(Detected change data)
........

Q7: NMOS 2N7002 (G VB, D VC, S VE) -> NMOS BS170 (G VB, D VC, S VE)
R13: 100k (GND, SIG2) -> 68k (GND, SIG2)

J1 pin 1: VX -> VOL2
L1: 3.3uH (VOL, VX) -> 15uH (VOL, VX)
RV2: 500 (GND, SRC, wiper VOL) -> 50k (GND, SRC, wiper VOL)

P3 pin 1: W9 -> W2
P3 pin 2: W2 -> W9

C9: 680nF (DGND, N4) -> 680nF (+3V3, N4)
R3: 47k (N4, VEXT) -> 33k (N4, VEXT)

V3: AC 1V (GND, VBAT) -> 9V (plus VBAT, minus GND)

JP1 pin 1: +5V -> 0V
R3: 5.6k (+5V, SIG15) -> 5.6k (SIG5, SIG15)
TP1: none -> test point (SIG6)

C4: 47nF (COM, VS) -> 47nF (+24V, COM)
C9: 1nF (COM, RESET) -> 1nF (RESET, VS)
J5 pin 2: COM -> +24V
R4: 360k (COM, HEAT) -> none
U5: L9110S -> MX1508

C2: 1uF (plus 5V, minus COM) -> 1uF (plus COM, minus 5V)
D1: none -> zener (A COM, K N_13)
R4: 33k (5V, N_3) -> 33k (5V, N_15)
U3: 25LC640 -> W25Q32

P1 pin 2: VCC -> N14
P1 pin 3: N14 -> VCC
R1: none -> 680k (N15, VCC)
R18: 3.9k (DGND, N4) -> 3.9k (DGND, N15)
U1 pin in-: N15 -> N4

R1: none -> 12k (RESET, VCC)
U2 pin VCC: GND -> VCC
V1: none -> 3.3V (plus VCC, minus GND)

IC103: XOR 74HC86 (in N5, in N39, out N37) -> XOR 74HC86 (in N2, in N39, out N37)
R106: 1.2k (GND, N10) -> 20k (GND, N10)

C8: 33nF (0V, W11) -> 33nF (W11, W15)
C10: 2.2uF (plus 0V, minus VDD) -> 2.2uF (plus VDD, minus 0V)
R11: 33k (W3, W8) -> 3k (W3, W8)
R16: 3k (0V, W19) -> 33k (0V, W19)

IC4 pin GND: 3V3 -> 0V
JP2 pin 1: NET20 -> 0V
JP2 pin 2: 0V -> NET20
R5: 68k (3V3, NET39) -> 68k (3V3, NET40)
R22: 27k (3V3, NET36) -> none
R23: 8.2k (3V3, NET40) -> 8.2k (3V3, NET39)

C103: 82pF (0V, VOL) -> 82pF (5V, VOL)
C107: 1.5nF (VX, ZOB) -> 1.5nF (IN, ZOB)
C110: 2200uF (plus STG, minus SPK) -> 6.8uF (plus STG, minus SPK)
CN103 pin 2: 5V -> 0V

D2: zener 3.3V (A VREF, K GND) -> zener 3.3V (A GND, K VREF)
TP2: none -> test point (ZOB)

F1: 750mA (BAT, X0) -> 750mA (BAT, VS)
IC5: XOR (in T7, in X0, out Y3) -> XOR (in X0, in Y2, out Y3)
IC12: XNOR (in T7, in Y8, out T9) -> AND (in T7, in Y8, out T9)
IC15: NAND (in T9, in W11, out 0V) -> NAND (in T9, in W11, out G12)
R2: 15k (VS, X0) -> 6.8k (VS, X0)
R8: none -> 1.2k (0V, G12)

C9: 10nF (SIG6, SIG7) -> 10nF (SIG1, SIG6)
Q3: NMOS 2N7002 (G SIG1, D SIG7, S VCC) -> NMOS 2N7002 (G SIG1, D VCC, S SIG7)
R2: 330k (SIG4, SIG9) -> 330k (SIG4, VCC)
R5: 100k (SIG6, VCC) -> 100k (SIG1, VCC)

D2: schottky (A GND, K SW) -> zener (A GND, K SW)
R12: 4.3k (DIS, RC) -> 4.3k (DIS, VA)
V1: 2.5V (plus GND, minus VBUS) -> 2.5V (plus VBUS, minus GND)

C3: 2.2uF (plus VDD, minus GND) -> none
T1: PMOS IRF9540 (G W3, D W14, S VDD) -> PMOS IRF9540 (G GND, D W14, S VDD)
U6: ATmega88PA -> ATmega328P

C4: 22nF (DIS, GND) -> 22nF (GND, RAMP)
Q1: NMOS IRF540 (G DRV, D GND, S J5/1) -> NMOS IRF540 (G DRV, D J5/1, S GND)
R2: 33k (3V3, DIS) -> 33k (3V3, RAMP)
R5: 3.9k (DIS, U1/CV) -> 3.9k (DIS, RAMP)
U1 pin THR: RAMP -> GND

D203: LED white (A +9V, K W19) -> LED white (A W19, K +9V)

........

Brief: Begin with the line above that has "C107: 1.5nF (VX, ZOB) -> 1.5nF (IN, ZOB)" and continue through the line that has "C3: 2.2uF (plus VDD, minus GND) -> none", setting each one down exactly. Stop there.

Answer space:
C107: 1.5nF (VX, ZOB) -> 1.5nF (IN, ZOB)
C110: 2200uF (plus STG, minus SPK) -> 6.8uF (plus STG, minus SPK)
CN103 pin 2: 5V -> 0V

D2: zener 3.3V (A VREF, K GND) -> zener 3.3V (A GND, K VREF)
TP2: none -> test point (ZOB)

F1: 750mA (BAT, X0) -> 750mA (BAT, VS)
IC5: XOR (in T7, in X0, out Y3) -> XOR (in X0, in Y2, out Y3)
IC12: XNOR (in T7, in Y8, out T9) -> AND (in T7, in Y8, out T9)
IC15: NAND (in T9, in W11, out 0V) -> NAND (in T9, in W11, out G12)
R2: 15k (VS, X0) -> 6.8k (VS, X0)
R8: none -> 1.2k (0V, G12)

C9: 10nF (SIG6, SIG7) -> 10nF (SIG1, SIG6)
Q3: NMOS 2N7002 (G SIG1, D SIG7, S VCC) -> NMOS 2N7002 (G SIG1, D VCC, S SIG7)
R2: 330k (SIG4, SIG9) -> 330k (SIG4, VCC)
R5: 100k (SIG6, VCC) -> 100k (SIG1, VCC)

D2: schottky (A GND, K SW) -> zener (A GND, K SW)
R12: 4.3k (DIS, RC) -> 4.3k (DIS, VA)
V1: 2.5V (plus GND, minus VBUS) -> 2.5V (plus VBUS, minus GND)

C3: 2.2uF (plus VDD, minus GND) -> none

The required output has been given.